━━ RECORD EXCERPTS
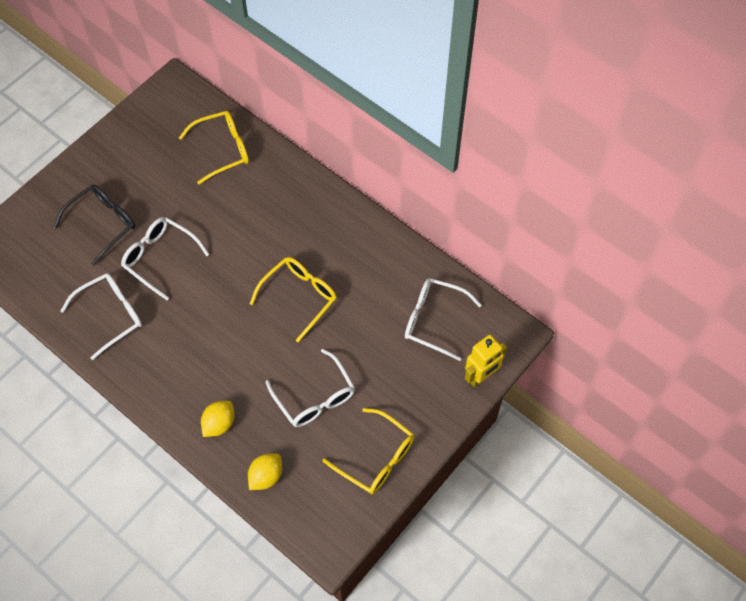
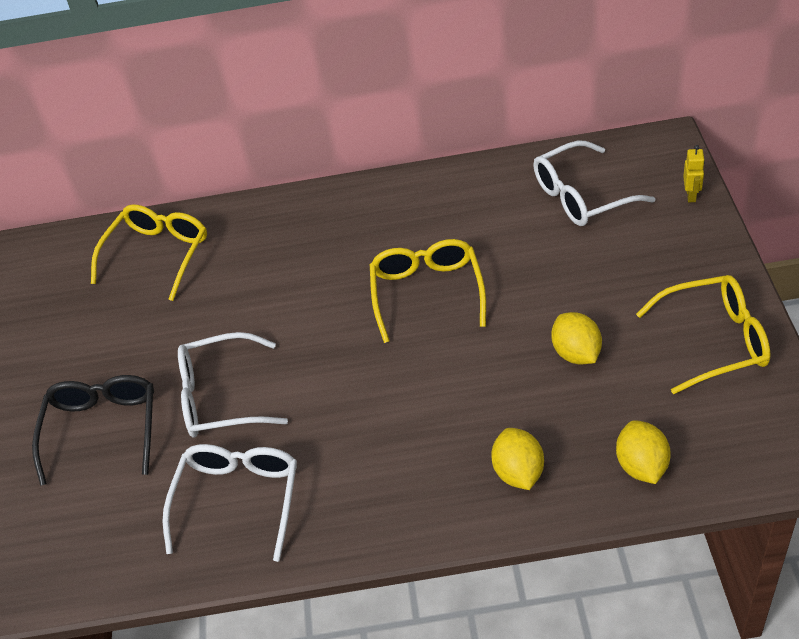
camera: 40 degrees left, 15 degrees down
(315, 397) = (576, 353): white glasses -> yellow lemon
(481, 376) = (691, 195): yellow robot -> yellow robot, size x0.54

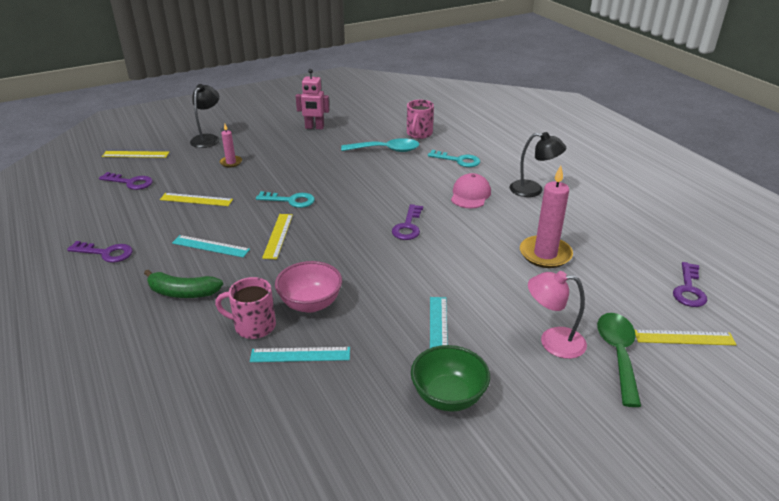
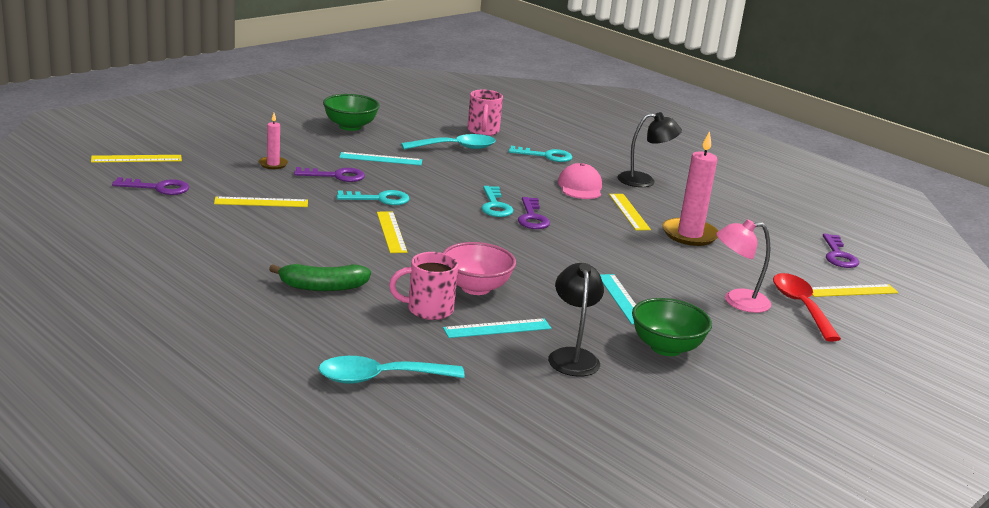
camera: 20 degrees left, 10 degrees down
(106, 253) = (193, 257): purple key -> purple key (336, 176)
(158, 405) = (379, 378): none -> turquoise spoon
(208, 138) = (220, 140): black lamp -> black lamp (572, 356)
(210, 246) = (319, 245): turquoise ruler -> turquoise ruler (381, 159)
(314, 127) = (350, 126): pink robot -> green bowl
(383, 212) = (495, 206): none -> turquoise key
(500, 224) = (629, 212): none -> yellow ruler
(618, 354) = (800, 306): green spoon -> red spoon

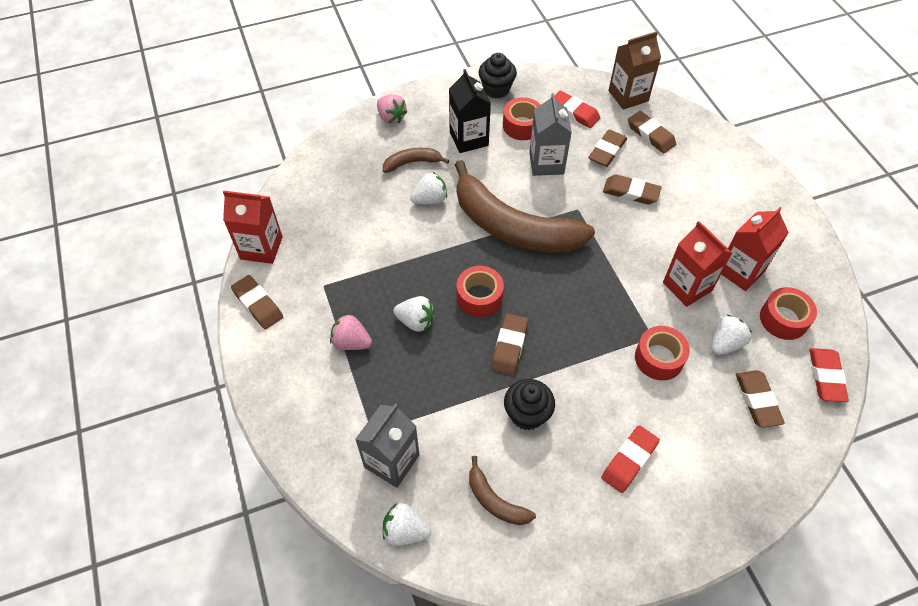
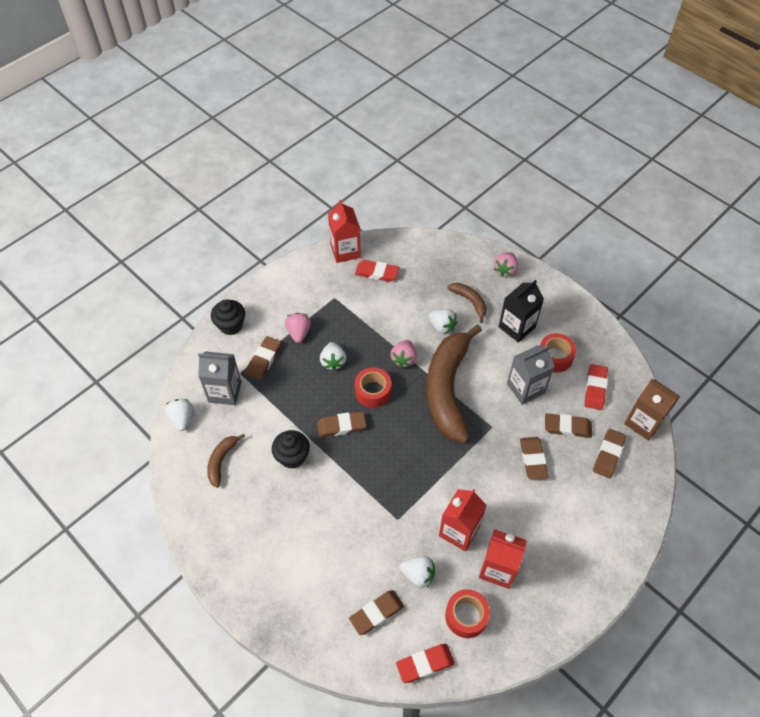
camera: 65 degrees right, 0 degrees up
(258, 304) = (301, 270): brown eraser -> brown eraser (263, 360)
(452, 251) = (404, 359): none -> pink strawberry
(496, 89) = (582, 325): black cupcake -> black cupcake (231, 325)
(629, 460) = (285, 535): red eraser -> red eraser (377, 273)
(659, 358) = (380, 529): red tape -> none

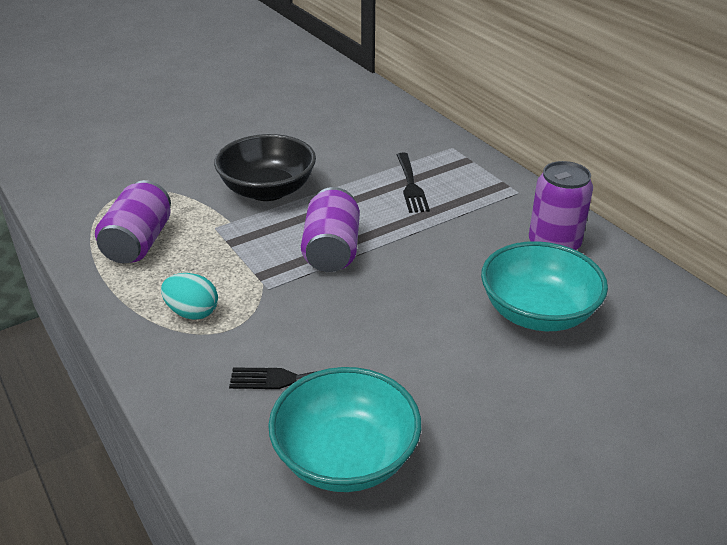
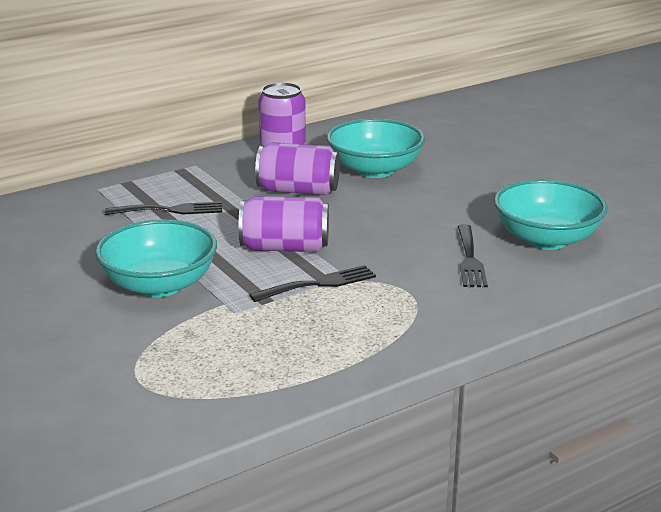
camera: 90 degrees left, 10 degrees down
(138, 243) = (260, 357): purple can -> purple can (298, 191)
(192, 312) = (387, 312): turquoise egg -> none
(255, 271) = (319, 284): none -> black fork
(267, 190) = (159, 285): black bowl -> turquoise bowl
━━━━
_WHAT NEEDS TO BE DONE_.
Go through the material above and count the lines that contain "eraser"; give that number alone.

_WORKED SOLUTION_.
2